[INPUT RECORDS Boundary: Start]
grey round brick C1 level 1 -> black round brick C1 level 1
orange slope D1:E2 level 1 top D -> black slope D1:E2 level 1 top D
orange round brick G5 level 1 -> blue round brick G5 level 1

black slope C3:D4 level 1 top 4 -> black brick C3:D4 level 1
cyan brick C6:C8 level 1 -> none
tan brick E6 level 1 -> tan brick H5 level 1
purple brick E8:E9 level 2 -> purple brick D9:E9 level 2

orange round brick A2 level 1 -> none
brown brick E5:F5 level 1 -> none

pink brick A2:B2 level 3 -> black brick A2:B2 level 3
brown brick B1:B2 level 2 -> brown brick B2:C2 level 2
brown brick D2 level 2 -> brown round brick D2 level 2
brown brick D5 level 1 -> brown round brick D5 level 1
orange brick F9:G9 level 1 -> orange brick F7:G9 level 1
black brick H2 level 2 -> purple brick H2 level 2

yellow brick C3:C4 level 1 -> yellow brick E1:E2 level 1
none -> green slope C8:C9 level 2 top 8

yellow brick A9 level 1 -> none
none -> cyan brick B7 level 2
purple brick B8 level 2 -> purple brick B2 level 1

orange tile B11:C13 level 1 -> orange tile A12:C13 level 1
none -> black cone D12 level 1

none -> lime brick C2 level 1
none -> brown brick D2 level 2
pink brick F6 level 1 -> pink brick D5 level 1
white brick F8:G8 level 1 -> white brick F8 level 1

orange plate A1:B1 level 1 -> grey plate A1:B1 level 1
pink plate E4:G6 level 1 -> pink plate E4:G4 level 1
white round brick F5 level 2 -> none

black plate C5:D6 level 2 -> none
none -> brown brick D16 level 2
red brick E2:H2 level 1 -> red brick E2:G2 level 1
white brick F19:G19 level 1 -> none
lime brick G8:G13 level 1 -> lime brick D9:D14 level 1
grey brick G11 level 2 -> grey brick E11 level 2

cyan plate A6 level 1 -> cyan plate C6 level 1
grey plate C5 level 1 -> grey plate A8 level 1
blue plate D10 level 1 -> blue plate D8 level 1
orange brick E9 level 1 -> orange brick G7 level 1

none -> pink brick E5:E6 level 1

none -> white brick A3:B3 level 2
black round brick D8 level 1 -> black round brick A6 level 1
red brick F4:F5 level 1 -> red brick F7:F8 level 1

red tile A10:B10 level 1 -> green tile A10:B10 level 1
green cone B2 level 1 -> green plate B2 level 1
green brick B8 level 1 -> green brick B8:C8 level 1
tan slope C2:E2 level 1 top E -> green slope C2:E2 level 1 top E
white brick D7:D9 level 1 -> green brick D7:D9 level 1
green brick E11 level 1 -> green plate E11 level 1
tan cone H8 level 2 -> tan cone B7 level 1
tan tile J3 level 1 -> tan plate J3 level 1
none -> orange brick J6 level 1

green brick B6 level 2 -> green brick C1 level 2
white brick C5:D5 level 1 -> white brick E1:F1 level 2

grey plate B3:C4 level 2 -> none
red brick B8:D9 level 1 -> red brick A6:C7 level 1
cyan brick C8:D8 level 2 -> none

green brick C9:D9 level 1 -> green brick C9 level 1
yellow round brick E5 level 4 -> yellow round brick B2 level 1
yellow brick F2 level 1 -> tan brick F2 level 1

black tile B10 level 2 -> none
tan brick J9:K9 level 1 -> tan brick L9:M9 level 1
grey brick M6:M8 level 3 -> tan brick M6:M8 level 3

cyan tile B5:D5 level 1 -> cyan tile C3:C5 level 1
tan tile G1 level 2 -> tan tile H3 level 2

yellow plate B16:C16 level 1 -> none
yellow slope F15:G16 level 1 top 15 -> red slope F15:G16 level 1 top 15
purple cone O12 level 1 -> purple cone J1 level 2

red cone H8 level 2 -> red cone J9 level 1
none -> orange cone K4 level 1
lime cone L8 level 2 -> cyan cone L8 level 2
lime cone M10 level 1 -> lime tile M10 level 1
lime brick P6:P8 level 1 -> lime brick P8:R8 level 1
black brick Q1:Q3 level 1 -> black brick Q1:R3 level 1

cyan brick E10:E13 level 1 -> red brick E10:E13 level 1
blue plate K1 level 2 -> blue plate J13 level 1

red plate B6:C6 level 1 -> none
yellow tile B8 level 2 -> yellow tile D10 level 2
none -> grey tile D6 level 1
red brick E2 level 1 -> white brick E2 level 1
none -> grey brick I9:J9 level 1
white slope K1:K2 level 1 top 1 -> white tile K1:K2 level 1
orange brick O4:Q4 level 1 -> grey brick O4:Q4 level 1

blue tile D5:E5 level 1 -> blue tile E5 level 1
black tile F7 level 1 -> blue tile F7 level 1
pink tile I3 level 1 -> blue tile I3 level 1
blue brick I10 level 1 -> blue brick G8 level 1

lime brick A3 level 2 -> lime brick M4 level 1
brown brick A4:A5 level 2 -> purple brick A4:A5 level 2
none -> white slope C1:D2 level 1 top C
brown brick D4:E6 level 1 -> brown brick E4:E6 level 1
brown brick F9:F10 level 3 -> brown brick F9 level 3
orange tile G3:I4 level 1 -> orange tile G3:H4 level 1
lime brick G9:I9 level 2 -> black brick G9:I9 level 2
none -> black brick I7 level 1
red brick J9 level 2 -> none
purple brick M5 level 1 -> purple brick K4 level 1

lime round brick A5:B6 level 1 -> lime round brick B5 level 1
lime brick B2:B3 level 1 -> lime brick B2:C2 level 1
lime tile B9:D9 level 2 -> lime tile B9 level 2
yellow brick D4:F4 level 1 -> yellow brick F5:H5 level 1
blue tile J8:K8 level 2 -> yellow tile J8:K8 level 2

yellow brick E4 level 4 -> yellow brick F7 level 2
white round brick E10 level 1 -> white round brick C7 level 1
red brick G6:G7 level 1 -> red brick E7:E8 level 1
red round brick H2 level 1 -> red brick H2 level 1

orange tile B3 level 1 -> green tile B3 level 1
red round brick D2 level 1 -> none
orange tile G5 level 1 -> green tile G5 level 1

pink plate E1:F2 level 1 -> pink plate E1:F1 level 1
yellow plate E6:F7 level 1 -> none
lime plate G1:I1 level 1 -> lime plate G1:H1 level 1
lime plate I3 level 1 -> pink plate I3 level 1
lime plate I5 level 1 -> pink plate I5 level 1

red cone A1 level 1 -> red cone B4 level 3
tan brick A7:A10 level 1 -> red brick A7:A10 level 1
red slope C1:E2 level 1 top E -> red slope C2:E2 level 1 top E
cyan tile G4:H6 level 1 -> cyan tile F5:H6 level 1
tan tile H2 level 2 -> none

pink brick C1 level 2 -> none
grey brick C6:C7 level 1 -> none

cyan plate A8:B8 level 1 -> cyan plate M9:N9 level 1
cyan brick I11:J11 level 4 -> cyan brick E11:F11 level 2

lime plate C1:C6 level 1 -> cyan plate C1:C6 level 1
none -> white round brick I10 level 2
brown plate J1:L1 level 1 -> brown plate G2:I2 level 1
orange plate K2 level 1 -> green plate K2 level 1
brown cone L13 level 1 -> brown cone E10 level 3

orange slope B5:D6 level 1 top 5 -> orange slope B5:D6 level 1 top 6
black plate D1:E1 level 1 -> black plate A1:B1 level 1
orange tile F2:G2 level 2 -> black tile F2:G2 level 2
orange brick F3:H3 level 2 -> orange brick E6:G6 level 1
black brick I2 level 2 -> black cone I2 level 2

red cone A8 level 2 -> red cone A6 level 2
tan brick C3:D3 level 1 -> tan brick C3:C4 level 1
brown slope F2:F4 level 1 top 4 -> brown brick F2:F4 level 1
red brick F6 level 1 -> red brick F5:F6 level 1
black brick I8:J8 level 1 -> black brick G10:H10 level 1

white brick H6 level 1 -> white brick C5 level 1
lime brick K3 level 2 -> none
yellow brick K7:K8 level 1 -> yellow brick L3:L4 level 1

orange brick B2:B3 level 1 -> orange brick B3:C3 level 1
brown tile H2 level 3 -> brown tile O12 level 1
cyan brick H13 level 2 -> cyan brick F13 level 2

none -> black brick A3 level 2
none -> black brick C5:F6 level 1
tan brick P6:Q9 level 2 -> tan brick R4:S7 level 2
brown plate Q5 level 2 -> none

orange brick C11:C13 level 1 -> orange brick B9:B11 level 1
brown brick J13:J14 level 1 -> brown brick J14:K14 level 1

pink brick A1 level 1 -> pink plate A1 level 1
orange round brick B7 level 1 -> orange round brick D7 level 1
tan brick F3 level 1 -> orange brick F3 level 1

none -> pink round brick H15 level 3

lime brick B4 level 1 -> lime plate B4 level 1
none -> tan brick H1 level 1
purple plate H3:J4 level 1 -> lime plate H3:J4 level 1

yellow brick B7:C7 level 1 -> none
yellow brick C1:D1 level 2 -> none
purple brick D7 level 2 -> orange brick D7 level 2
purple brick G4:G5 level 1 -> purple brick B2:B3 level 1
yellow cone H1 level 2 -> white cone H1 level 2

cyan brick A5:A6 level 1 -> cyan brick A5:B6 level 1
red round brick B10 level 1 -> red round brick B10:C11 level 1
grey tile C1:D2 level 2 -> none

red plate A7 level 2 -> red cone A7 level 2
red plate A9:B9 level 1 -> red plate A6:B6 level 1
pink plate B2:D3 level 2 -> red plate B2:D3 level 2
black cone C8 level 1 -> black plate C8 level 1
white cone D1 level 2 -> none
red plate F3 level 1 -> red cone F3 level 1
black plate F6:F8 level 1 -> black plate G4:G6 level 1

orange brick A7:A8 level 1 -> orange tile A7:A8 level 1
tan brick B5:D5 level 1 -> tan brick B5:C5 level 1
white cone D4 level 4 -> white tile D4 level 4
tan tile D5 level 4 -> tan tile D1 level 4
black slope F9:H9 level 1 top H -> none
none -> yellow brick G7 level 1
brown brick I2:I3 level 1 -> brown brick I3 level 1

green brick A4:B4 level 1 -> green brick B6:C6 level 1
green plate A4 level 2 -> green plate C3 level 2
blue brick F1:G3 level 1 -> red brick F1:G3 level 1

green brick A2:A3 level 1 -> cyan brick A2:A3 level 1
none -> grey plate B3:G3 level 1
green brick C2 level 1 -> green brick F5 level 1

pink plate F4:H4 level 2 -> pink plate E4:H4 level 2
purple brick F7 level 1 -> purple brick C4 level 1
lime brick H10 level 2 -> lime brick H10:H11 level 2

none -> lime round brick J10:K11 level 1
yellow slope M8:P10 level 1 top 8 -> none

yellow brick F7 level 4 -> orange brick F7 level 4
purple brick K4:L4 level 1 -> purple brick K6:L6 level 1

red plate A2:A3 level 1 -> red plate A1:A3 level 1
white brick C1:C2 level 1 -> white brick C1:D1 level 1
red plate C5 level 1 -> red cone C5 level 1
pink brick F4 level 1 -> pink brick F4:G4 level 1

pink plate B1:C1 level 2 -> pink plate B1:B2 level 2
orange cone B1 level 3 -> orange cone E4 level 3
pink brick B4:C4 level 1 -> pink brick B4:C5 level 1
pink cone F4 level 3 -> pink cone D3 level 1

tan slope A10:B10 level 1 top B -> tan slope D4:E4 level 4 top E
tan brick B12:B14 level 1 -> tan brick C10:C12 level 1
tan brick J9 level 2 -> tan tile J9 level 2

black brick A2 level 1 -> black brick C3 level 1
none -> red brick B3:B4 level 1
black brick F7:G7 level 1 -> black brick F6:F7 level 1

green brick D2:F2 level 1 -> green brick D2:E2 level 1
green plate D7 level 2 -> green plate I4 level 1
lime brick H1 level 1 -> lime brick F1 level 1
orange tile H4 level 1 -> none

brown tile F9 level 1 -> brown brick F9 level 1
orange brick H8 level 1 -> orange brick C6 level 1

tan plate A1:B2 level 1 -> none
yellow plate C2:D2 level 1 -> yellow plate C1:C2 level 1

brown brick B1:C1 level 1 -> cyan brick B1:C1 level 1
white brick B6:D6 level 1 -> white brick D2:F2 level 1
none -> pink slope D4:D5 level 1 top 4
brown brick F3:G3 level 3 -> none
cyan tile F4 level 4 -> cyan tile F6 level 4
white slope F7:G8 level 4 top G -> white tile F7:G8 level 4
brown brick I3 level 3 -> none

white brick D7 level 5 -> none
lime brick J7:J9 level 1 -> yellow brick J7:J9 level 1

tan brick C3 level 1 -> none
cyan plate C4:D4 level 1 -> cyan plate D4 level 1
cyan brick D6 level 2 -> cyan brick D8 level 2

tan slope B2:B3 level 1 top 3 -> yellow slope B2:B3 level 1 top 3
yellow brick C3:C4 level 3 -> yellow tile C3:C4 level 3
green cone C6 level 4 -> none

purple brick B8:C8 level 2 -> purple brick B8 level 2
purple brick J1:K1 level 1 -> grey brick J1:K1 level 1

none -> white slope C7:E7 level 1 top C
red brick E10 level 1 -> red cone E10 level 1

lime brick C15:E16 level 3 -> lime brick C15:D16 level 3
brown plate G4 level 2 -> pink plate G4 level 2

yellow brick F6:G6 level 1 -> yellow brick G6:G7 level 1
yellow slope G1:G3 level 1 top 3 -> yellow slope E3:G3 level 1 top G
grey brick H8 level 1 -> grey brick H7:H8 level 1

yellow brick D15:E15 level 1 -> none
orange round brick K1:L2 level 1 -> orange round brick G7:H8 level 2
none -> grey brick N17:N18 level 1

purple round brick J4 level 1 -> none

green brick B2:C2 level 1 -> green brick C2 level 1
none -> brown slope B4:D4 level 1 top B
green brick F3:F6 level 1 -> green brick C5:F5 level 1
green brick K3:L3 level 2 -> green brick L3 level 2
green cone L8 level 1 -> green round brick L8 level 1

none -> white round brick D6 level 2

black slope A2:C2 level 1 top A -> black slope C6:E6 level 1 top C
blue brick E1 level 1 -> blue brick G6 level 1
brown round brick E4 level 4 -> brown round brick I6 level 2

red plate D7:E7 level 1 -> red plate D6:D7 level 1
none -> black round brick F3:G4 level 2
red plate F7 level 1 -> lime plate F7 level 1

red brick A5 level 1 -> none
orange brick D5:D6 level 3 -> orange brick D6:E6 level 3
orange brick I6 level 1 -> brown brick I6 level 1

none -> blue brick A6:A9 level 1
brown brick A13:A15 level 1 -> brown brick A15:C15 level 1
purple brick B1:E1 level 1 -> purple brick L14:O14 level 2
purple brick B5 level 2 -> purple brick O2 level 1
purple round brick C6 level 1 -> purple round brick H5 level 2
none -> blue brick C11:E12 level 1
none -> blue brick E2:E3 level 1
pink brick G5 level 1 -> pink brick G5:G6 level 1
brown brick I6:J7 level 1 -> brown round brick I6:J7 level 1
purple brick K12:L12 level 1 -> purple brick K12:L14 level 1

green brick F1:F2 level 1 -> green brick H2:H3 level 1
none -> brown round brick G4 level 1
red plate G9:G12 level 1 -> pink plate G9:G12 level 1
[INPUT RECORDS Boundary: End]
**ASSIGNMENT**
All that is wanted is the stretch of lines above from the one containing "tan brick A7:A10" through the one containing "black brick I2", duplicated exactly.

**THE ANSWER**
tan brick A7:A10 level 1 -> red brick A7:A10 level 1
red slope C1:E2 level 1 top E -> red slope C2:E2 level 1 top E
cyan tile G4:H6 level 1 -> cyan tile F5:H6 level 1
tan tile H2 level 2 -> none

pink brick C1 level 2 -> none
grey brick C6:C7 level 1 -> none

cyan plate A8:B8 level 1 -> cyan plate M9:N9 level 1
cyan brick I11:J11 level 4 -> cyan brick E11:F11 level 2

lime plate C1:C6 level 1 -> cyan plate C1:C6 level 1
none -> white round brick I10 level 2
brown plate J1:L1 level 1 -> brown plate G2:I2 level 1
orange plate K2 level 1 -> green plate K2 level 1
brown cone L13 level 1 -> brown cone E10 level 3

orange slope B5:D6 level 1 top 5 -> orange slope B5:D6 level 1 top 6
black plate D1:E1 level 1 -> black plate A1:B1 level 1
orange tile F2:G2 level 2 -> black tile F2:G2 level 2
orange brick F3:H3 level 2 -> orange brick E6:G6 level 1
black brick I2 level 2 -> black cone I2 level 2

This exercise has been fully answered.